**Available data:**
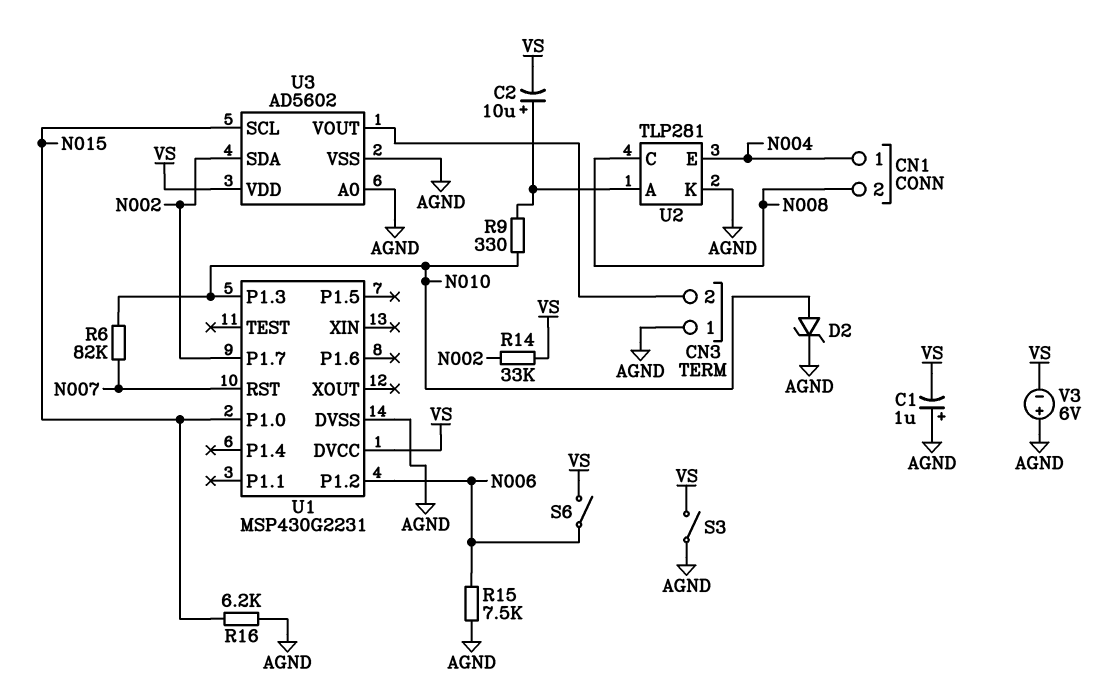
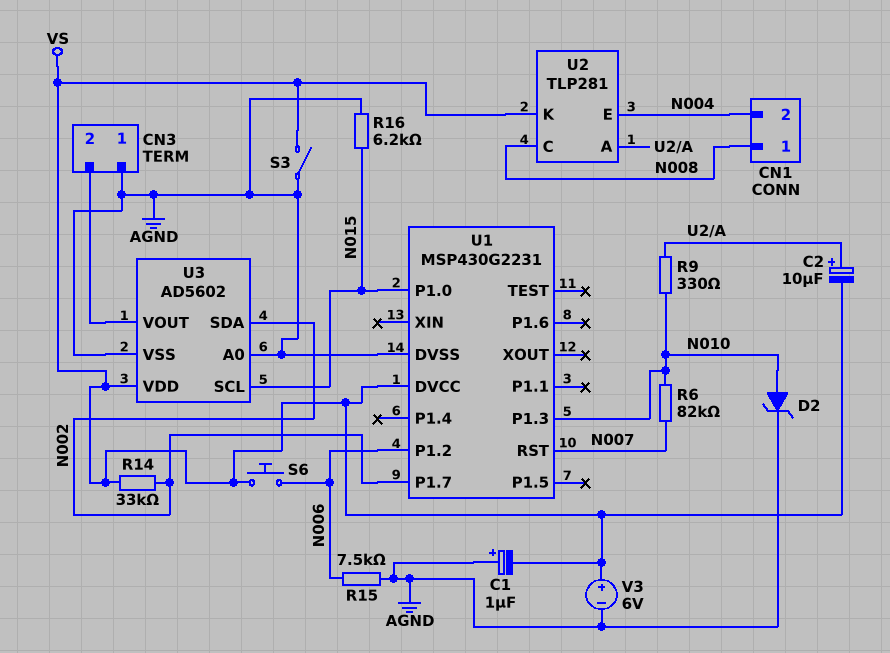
CN1 pin 1: N004 -> N008
CN1 pin 2: N008 -> N004
S6: switch (N006, VS) -> button (N006, VS)
U2 pin K: AGND -> VS
V3: 6V (plus AGND, minus VS) -> 6V (plus VS, minus AGND)

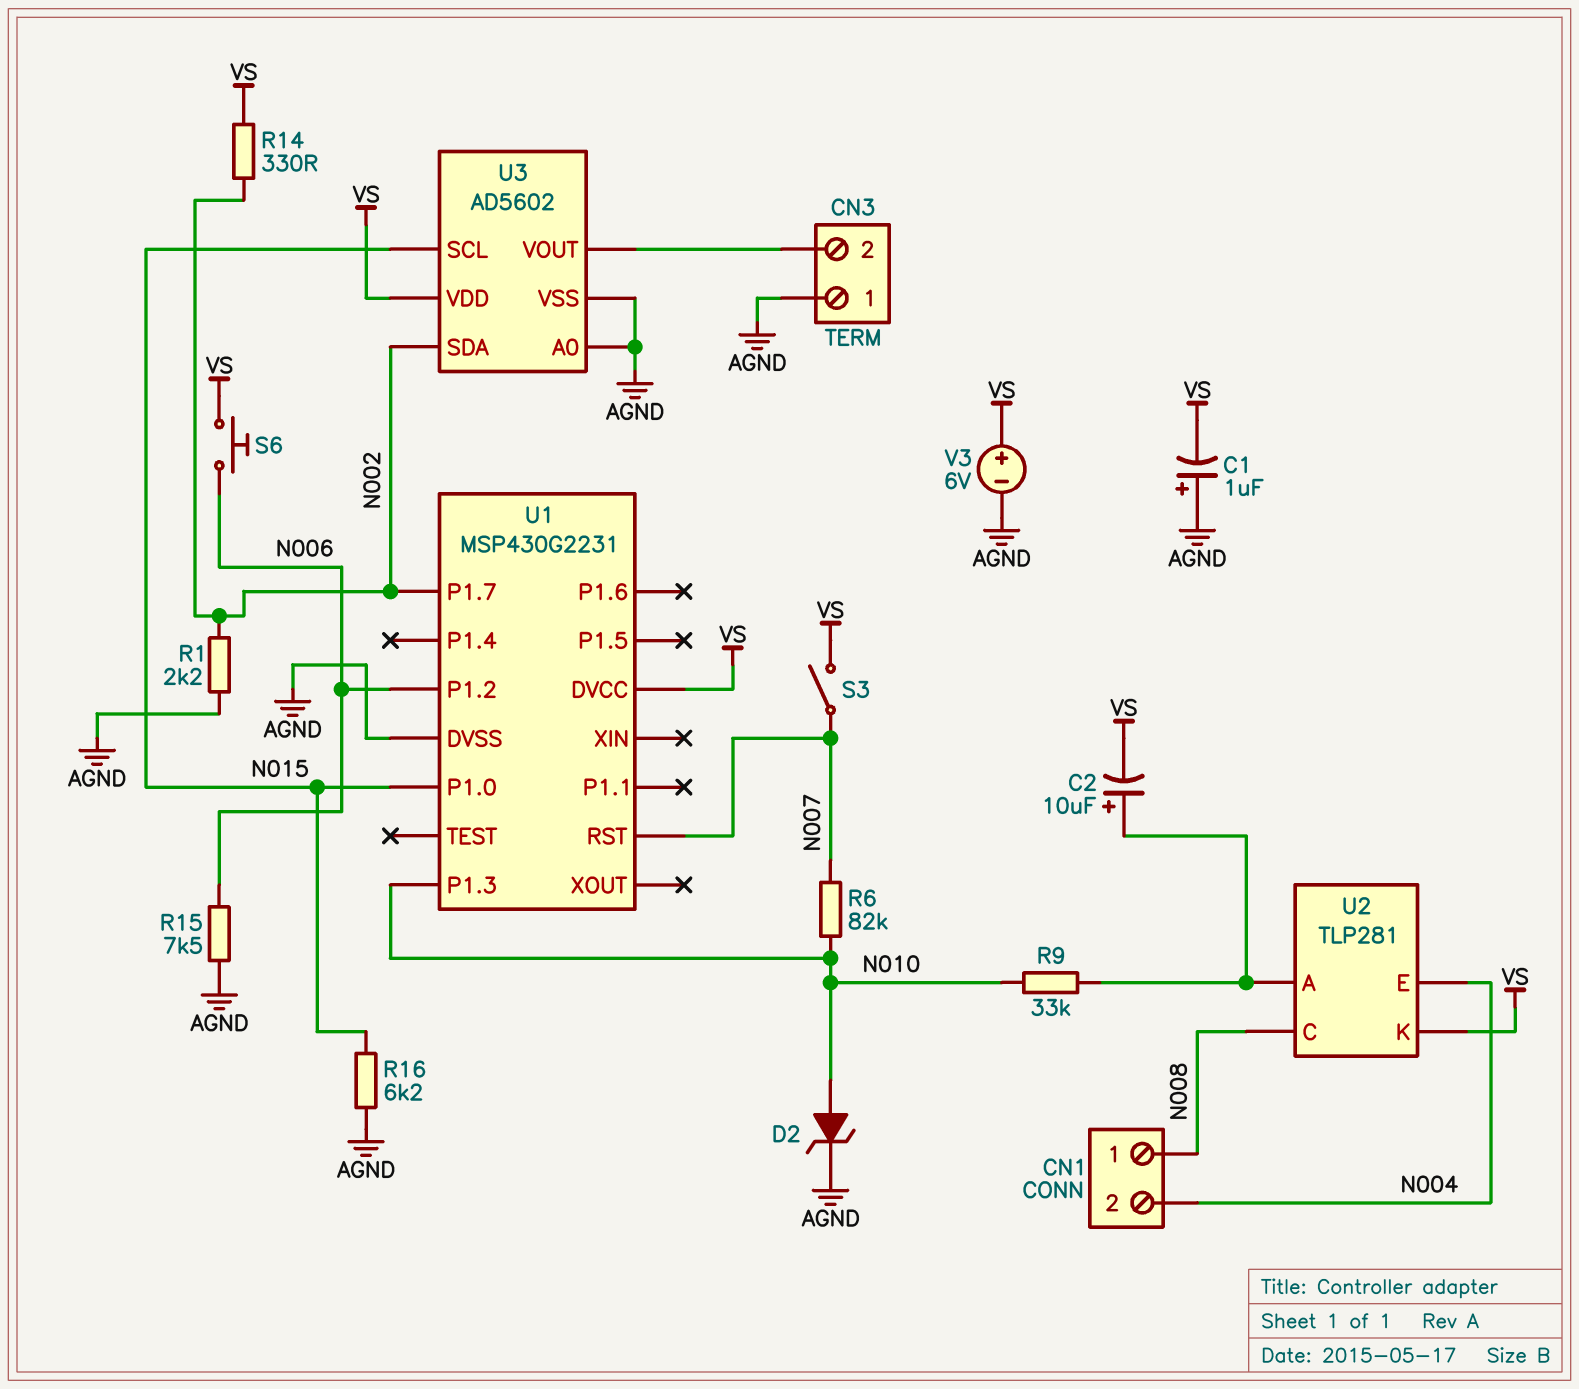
R1: none -> 2.2k (AGND, N002)
R9: 330 (N010, U2/A) -> 33k (N010, U2/A)
R14: 33k (N002, VS) -> 330 (N002, VS)
S3: switch (AGND, VS) -> switch (N007, VS)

**Assignment:**
Each line of the records above that includes the string "AGND" should be counted. Report the total alone.

**Problem solution:**
4